# INFORMATION PROVIDED

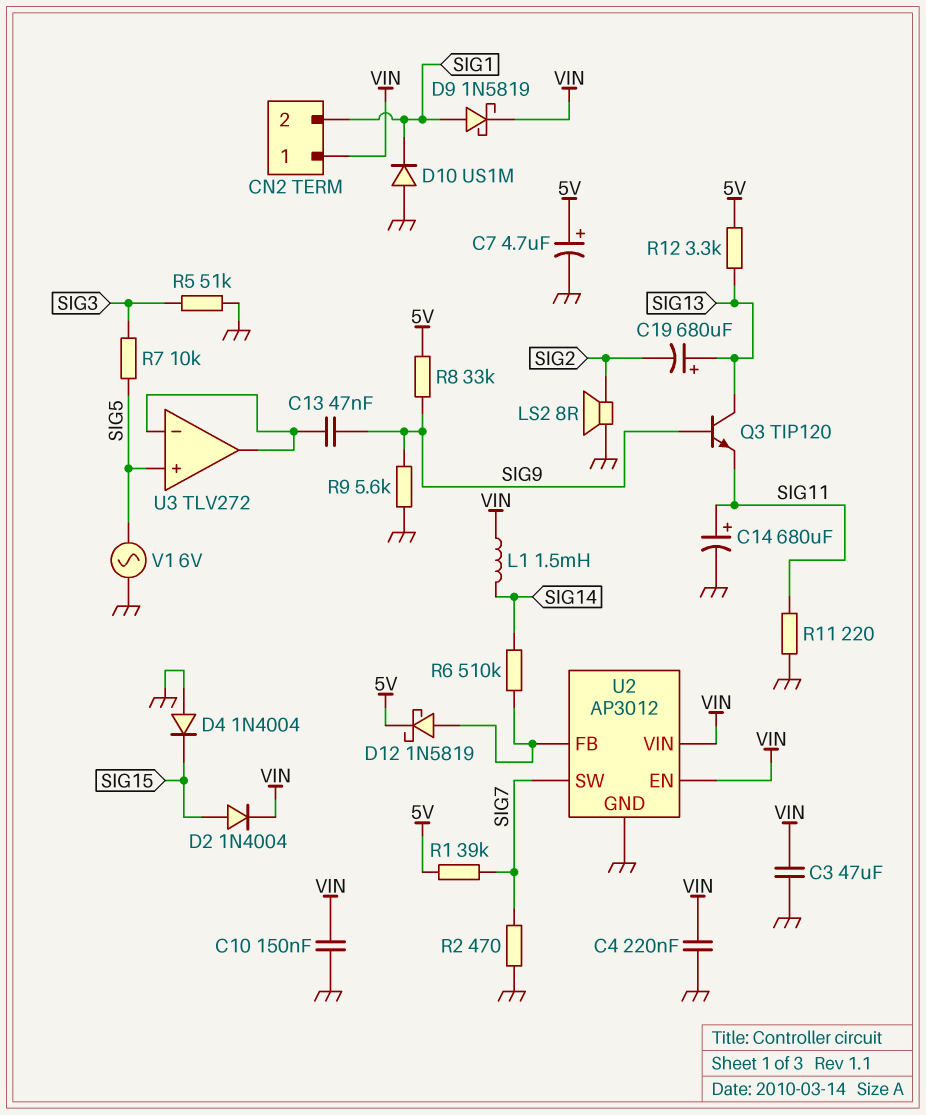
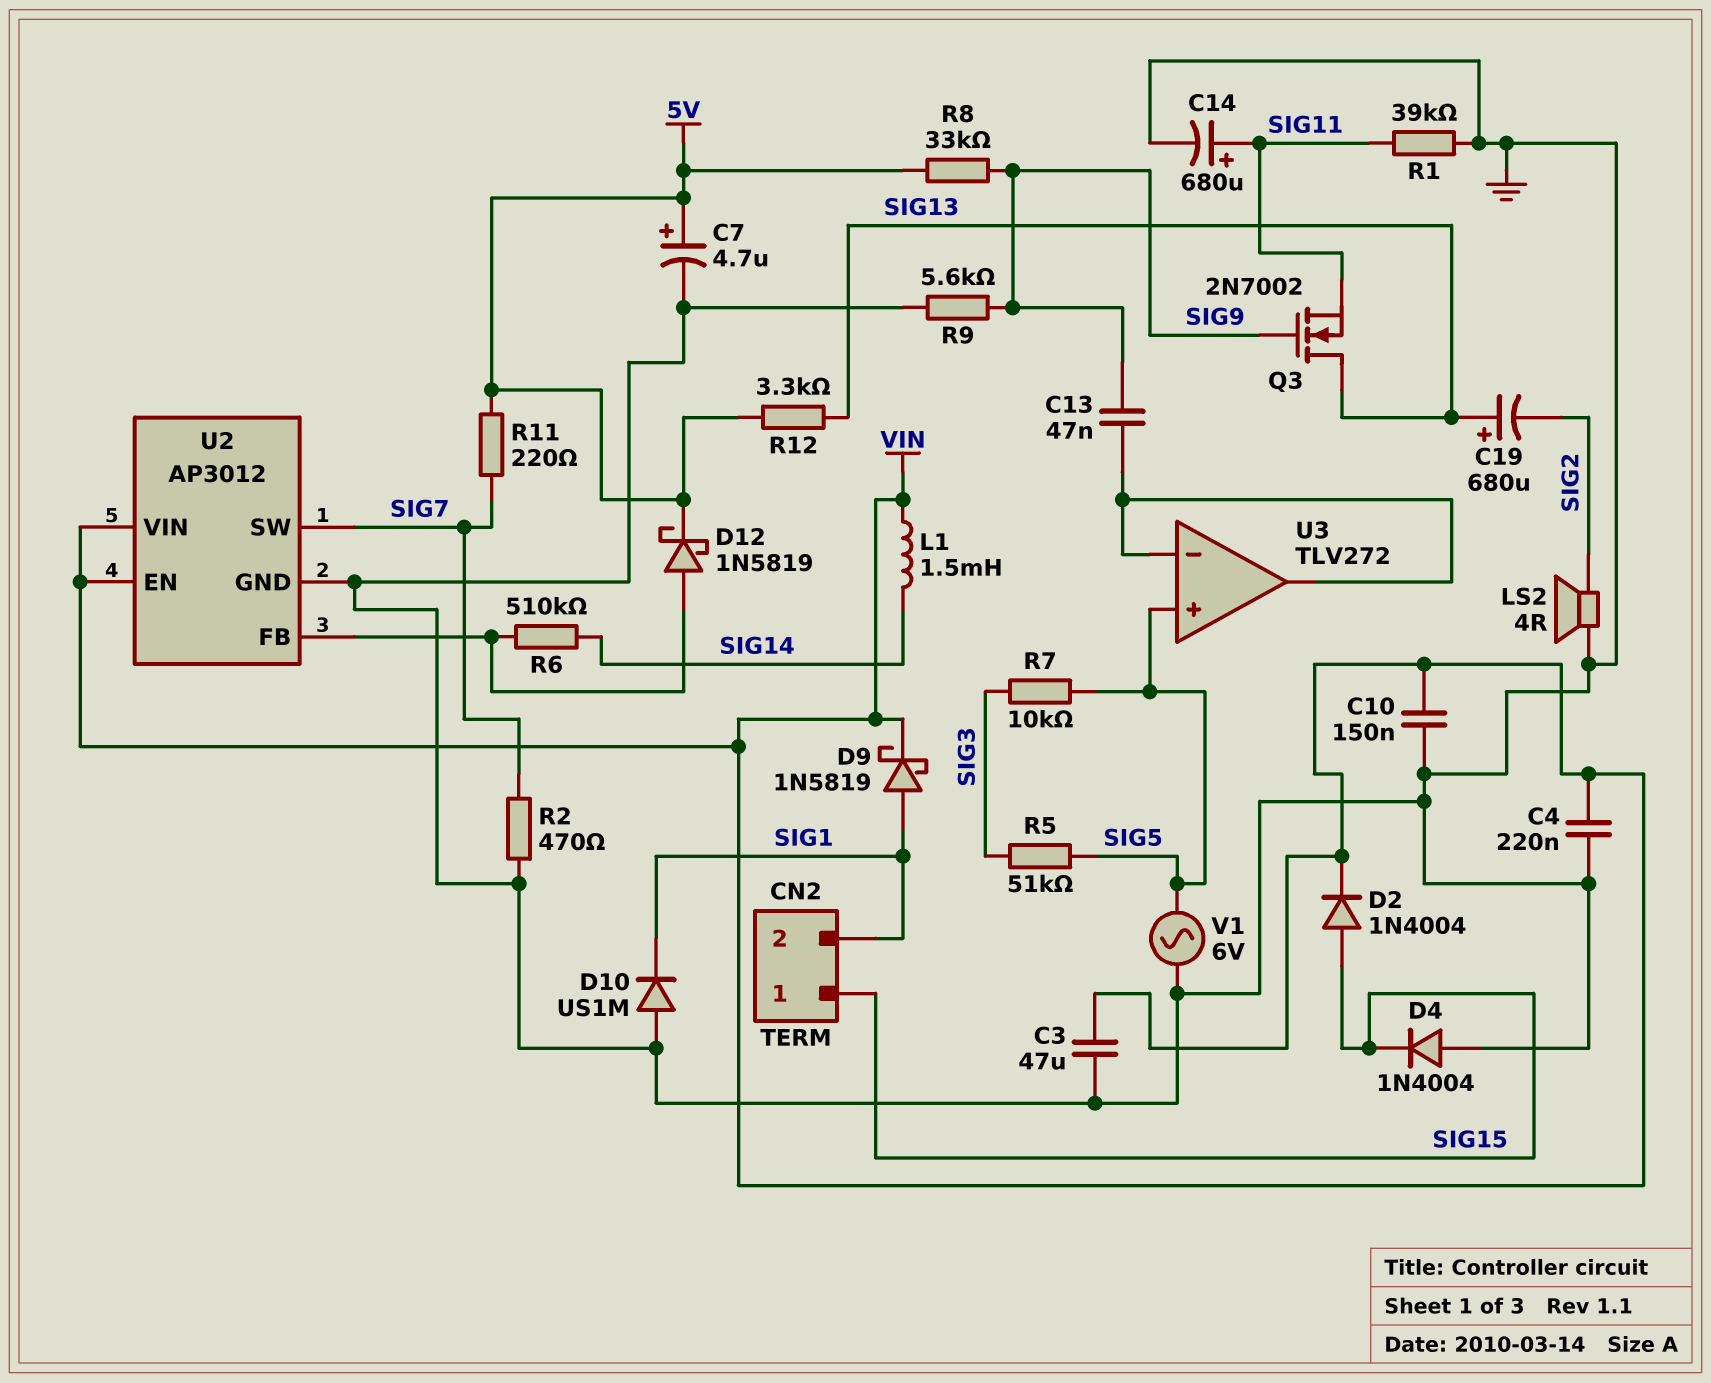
CN2 pin 1: VIN -> SIG15
LS2: speaker 8R (GND, SIG2) -> speaker 4R (GND, SIG2)
Q3: NPN TIP120 (B SIG9, C SIG13, E SIG11) -> NMOS 2N7002 (G SIG9, D SIG13, S SIG11)
R1: 39k (5V, SIG7) -> 39k (GND, SIG11)
R5: 51k (GND, SIG3) -> 51k (SIG3, SIG5)
R11: 220 (GND, SIG11) -> 220 (5V, SIG7)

# PROBLEM REQUIREMENTS
Your answer must consist only of the lines from the one with "Q3: NPN TIP120" through the final line of the entries, each retyped exactly.

# EXERCISE RESPONSE
Q3: NPN TIP120 (B SIG9, C SIG13, E SIG11) -> NMOS 2N7002 (G SIG9, D SIG13, S SIG11)
R1: 39k (5V, SIG7) -> 39k (GND, SIG11)
R5: 51k (GND, SIG3) -> 51k (SIG3, SIG5)
R11: 220 (GND, SIG11) -> 220 (5V, SIG7)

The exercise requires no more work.